THE TASK: Each line of the data must be written out again verbatim; no image belongs in the copy.

MATERIAL PROVIDED:
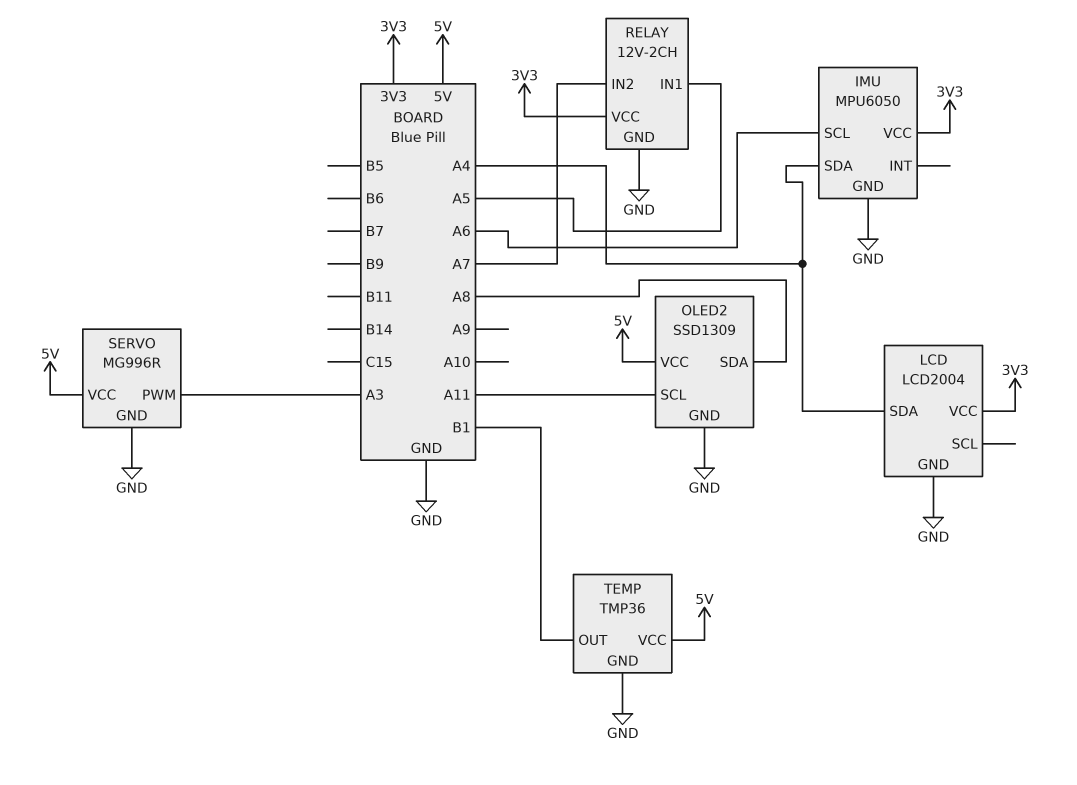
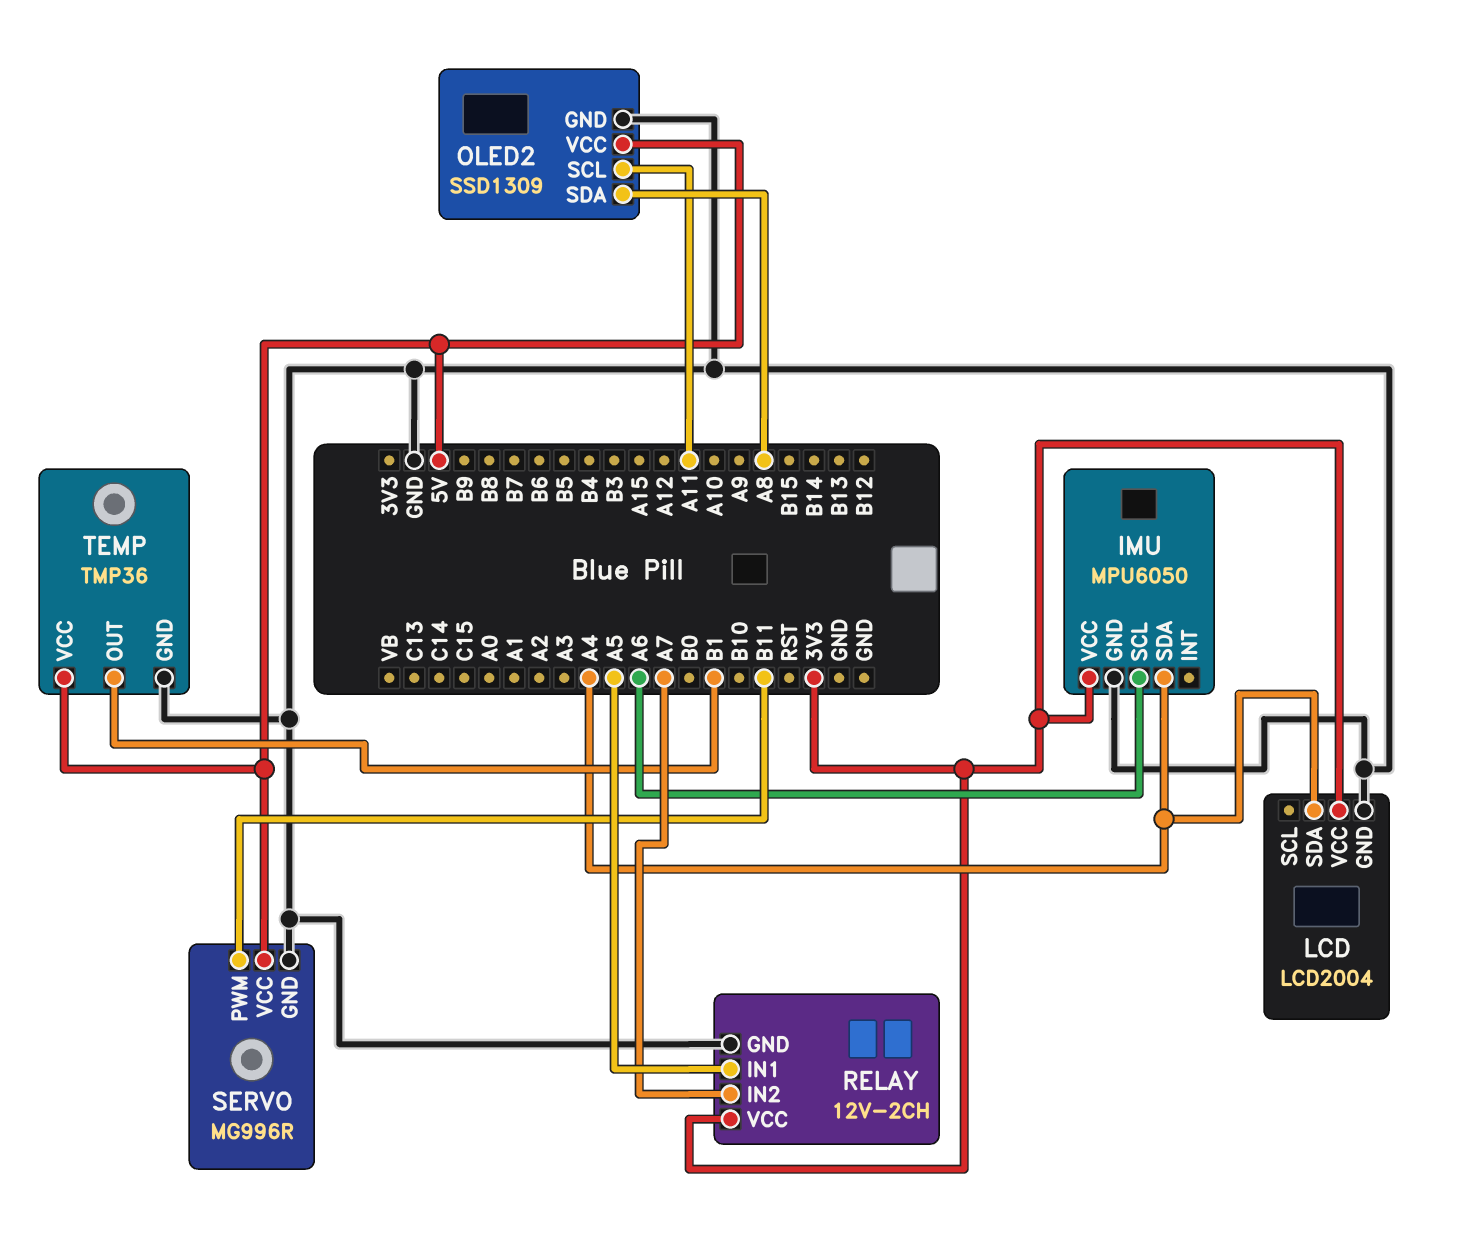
SERVO pin PWM: A3 -> B11

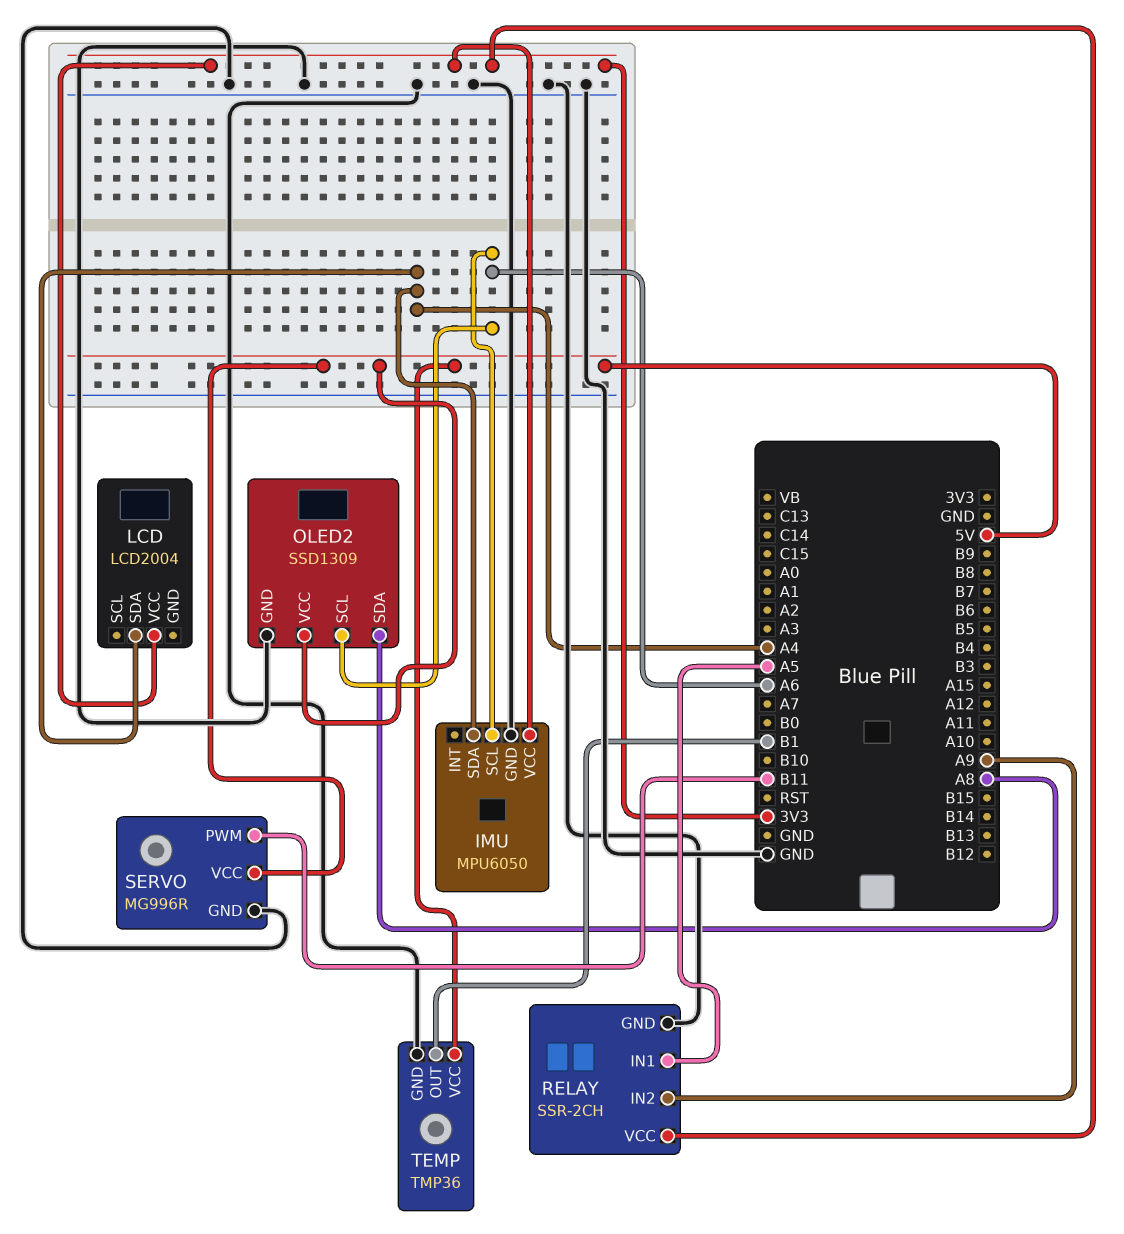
LCD pin GND: GND -> none
OLED2 pin SCL: A11 -> A6
RELAY: 12V-2CH -> SSR-2CH
RELAY pin IN2: A7 -> A9

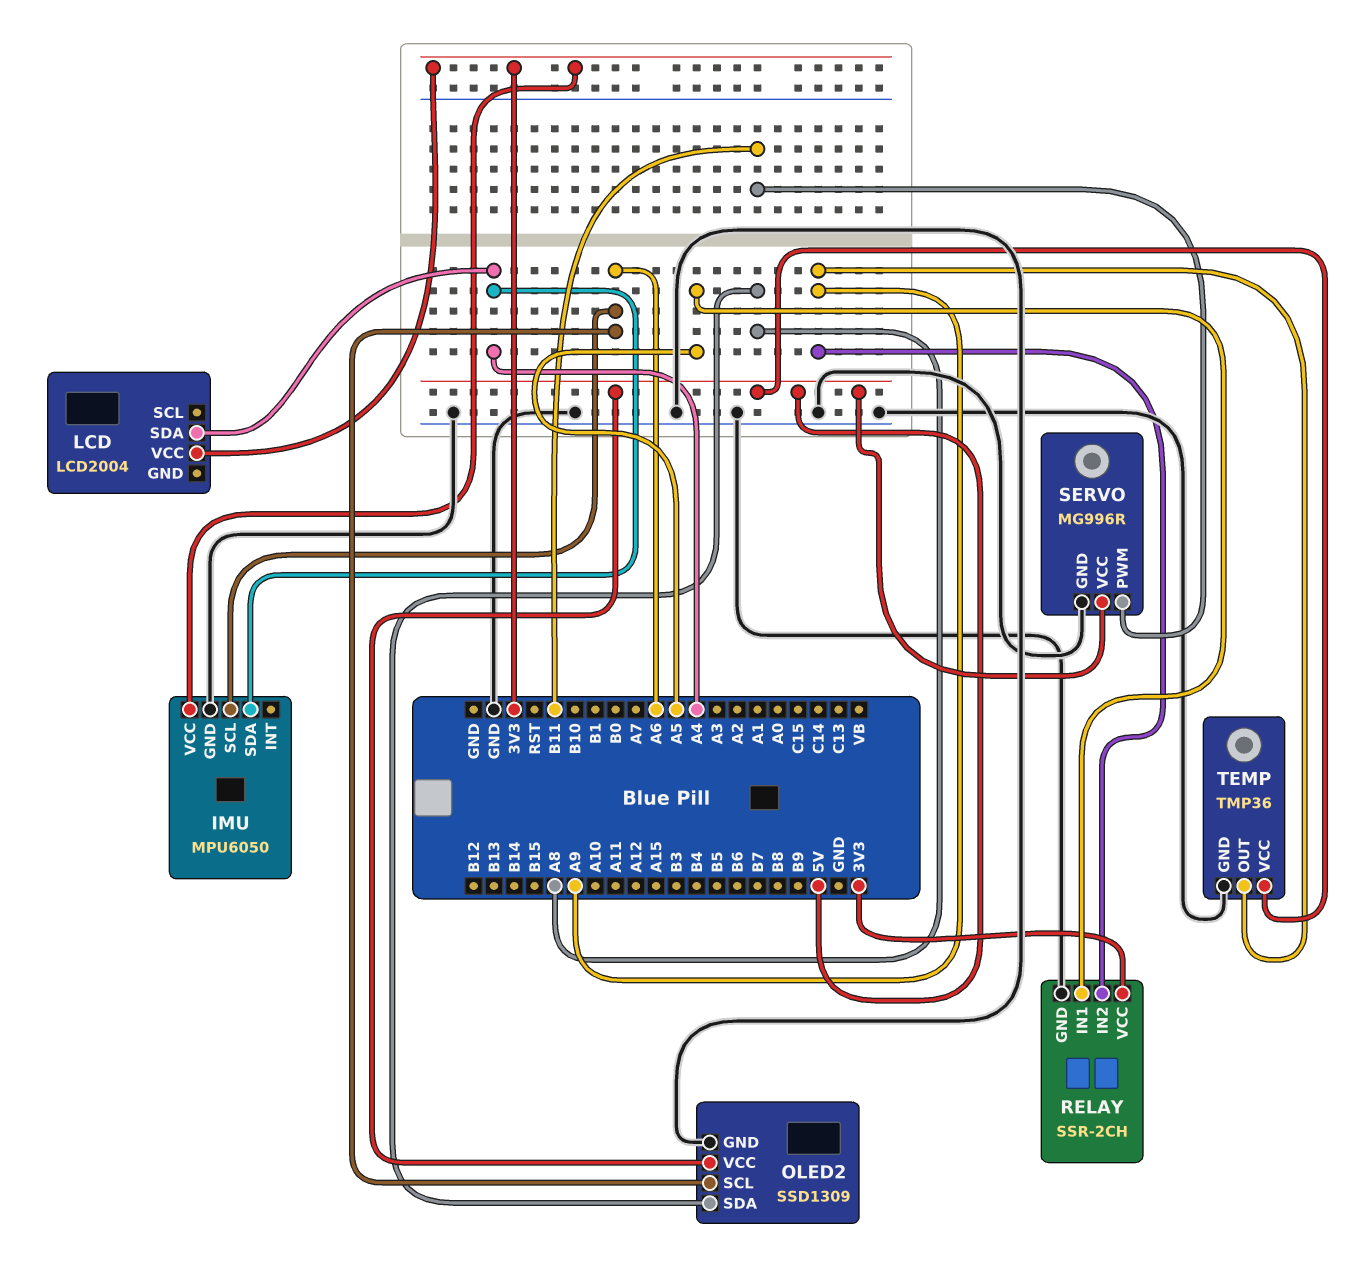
TEMP pin OUT: B1 -> A9

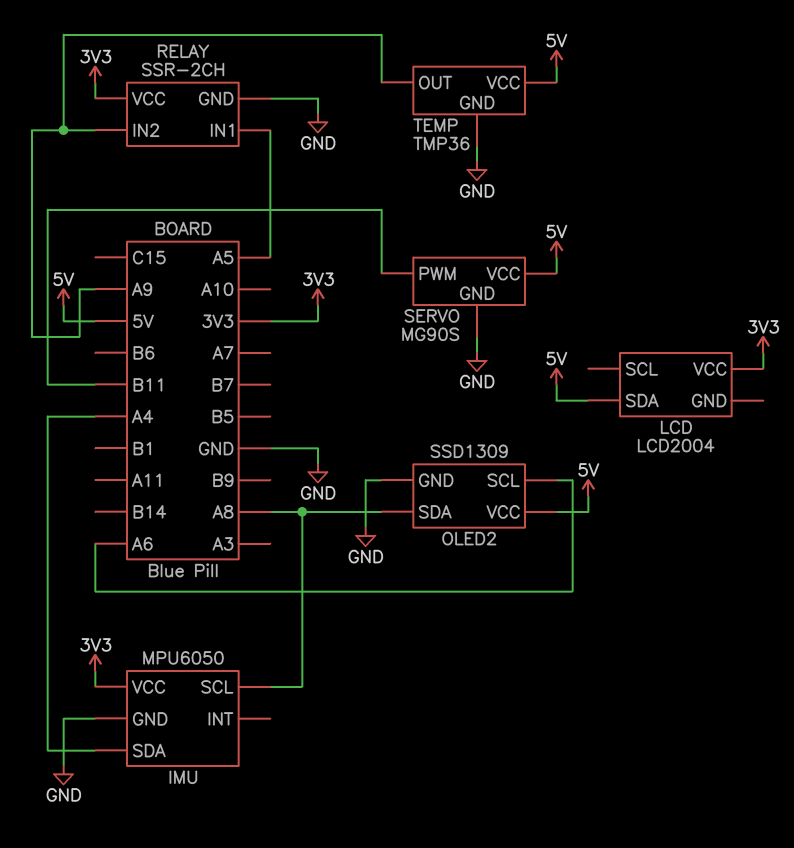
IMU pin SCL: A6 -> A8
LCD pin SDA: A4 -> 5V
SERVO: MG996R -> MG90S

RESULT:
SERVO pin PWM: A3 -> B11

LCD pin GND: GND -> none
OLED2 pin SCL: A11 -> A6
RELAY: 12V-2CH -> SSR-2CH
RELAY pin IN2: A7 -> A9

TEMP pin OUT: B1 -> A9

IMU pin SCL: A6 -> A8
LCD pin SDA: A4 -> 5V
SERVO: MG996R -> MG90S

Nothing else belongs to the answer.